* Start ENTRIES PROVIDED *

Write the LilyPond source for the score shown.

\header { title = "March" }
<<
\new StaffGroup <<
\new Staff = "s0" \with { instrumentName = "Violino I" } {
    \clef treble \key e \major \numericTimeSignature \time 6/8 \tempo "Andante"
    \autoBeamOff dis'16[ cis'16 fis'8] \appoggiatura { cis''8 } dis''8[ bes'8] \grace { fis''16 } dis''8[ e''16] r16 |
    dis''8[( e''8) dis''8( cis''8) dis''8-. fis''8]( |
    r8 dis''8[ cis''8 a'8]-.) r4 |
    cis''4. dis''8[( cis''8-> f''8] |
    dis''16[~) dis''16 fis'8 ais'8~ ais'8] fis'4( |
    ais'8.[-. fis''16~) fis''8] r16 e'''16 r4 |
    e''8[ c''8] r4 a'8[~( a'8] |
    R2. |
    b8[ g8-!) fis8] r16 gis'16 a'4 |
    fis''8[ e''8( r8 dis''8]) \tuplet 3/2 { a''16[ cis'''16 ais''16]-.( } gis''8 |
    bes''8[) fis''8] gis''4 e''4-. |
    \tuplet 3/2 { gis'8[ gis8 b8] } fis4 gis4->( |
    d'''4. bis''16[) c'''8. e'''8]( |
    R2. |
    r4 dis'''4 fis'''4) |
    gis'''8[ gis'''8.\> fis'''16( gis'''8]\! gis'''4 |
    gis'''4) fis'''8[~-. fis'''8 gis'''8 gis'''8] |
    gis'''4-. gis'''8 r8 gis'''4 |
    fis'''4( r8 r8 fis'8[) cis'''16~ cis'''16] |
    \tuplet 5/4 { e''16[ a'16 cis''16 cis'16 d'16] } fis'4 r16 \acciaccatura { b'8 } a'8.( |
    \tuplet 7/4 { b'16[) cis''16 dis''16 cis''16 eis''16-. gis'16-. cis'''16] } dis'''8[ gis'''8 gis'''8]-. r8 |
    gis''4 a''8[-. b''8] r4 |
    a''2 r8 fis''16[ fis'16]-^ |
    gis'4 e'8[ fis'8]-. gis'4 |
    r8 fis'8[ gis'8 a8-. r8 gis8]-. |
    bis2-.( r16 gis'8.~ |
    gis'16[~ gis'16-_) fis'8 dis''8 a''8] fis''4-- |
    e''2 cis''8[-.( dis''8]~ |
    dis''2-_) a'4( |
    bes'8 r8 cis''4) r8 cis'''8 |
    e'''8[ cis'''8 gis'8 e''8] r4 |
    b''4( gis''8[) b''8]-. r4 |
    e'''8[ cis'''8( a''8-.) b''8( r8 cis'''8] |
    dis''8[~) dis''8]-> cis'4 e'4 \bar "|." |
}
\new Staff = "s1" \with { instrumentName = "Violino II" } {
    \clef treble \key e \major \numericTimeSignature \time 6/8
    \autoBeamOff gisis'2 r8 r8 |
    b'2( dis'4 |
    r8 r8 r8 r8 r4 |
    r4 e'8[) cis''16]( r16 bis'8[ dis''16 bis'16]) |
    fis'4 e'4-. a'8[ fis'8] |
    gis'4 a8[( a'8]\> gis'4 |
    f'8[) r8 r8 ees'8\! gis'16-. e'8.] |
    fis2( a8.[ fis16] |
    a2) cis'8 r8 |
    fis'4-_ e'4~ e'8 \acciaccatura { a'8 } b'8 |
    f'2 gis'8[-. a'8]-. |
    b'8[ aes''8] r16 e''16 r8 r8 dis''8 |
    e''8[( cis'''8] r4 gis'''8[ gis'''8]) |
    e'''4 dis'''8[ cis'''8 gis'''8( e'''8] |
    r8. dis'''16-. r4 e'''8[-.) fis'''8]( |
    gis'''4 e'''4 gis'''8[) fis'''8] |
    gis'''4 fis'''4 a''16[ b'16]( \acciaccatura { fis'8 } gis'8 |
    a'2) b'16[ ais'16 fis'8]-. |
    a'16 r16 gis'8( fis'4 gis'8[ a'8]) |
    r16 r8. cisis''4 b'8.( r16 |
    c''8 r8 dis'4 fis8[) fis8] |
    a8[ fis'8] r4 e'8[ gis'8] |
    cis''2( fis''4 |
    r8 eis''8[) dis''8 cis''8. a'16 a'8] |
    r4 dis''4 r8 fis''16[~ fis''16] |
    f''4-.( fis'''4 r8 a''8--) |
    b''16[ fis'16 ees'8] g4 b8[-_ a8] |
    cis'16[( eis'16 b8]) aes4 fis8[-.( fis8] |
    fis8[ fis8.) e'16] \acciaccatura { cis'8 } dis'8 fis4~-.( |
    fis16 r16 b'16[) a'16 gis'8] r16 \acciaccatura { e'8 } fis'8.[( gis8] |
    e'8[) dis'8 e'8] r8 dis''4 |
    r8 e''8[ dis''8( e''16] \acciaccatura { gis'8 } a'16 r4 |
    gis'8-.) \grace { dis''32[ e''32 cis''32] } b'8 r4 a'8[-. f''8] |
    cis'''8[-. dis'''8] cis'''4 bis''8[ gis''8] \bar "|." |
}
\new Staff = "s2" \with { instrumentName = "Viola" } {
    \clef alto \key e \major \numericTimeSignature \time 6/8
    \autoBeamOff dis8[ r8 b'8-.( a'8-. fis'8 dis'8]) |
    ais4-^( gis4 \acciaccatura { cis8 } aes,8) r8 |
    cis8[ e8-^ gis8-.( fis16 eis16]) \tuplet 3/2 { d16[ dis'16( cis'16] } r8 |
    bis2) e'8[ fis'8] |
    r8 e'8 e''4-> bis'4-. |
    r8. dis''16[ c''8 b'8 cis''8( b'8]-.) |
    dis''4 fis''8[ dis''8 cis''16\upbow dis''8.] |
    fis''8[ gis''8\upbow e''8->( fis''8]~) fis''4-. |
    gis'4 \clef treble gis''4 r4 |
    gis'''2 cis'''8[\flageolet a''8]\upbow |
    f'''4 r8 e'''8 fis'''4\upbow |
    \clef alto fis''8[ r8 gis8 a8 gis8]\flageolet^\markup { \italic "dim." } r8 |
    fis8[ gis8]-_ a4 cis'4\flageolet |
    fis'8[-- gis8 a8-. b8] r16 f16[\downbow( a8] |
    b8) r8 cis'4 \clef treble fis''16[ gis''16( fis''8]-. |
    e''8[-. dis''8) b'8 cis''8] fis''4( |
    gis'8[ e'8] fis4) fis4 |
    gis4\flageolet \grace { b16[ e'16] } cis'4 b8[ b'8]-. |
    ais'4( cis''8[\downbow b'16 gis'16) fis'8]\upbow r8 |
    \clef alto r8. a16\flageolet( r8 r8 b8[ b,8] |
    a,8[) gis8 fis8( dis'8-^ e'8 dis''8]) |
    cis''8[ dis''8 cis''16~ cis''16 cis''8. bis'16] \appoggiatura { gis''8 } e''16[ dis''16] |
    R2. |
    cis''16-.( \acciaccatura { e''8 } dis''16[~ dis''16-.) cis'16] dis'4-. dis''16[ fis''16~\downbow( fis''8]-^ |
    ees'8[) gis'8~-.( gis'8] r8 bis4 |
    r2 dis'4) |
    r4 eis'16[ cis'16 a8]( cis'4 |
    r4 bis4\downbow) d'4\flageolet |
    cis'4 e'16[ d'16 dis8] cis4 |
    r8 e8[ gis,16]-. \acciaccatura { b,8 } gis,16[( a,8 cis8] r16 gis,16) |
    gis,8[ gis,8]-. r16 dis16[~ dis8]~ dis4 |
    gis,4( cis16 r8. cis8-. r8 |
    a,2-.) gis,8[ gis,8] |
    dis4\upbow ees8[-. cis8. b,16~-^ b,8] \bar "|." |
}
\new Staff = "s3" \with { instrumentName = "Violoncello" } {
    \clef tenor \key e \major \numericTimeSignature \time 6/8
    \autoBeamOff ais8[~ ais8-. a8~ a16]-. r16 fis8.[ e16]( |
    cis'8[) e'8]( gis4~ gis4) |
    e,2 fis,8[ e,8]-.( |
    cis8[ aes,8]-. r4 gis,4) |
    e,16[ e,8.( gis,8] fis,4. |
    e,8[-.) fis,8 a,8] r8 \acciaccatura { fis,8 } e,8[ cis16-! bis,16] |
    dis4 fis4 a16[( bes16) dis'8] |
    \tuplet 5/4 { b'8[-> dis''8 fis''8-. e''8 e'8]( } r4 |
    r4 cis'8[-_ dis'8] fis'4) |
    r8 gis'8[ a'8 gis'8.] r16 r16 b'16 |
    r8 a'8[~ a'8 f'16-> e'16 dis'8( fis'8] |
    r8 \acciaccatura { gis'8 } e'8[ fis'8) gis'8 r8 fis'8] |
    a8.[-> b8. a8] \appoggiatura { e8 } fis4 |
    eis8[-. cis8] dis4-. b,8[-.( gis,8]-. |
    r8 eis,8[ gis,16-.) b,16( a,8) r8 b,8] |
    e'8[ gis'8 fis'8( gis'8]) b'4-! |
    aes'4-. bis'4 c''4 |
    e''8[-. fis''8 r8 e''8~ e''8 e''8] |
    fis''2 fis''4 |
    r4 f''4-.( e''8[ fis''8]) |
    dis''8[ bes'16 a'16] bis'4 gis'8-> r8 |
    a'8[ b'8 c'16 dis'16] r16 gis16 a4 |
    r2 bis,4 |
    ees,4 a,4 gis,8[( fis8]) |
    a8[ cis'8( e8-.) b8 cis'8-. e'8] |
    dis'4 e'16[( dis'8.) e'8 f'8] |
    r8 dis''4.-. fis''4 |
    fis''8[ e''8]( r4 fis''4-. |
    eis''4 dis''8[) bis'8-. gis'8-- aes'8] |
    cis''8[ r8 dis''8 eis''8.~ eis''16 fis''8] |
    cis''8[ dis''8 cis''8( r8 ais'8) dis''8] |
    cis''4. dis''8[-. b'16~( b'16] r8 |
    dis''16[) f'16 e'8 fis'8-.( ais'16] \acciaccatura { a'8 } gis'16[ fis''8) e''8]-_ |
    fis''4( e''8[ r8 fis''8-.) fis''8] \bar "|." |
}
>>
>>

* End ENTRIES PROVIDED *

GOAL OF THE EXERCISE: Find every line in the rows above that contains the string "upbow" and copy each one out. Case counts.

FULL OUTPUT:
    dis''4 fis''8[ dis''8 cis''16\upbow dis''8.] |
    fis''8[ gis''8\upbow e''8->( fis''8]~) fis''4-. |
    gis'''2 cis'''8[\flageolet a''8]\upbow |
    f'''4 r8 e'''8 fis'''4\upbow |
    ais'4( cis''8[\downbow b'16 gis'16) fis'8]\upbow r8 |
    dis4\upbow ees8[-. cis8. b,16~-^ b,8] \bar "|." |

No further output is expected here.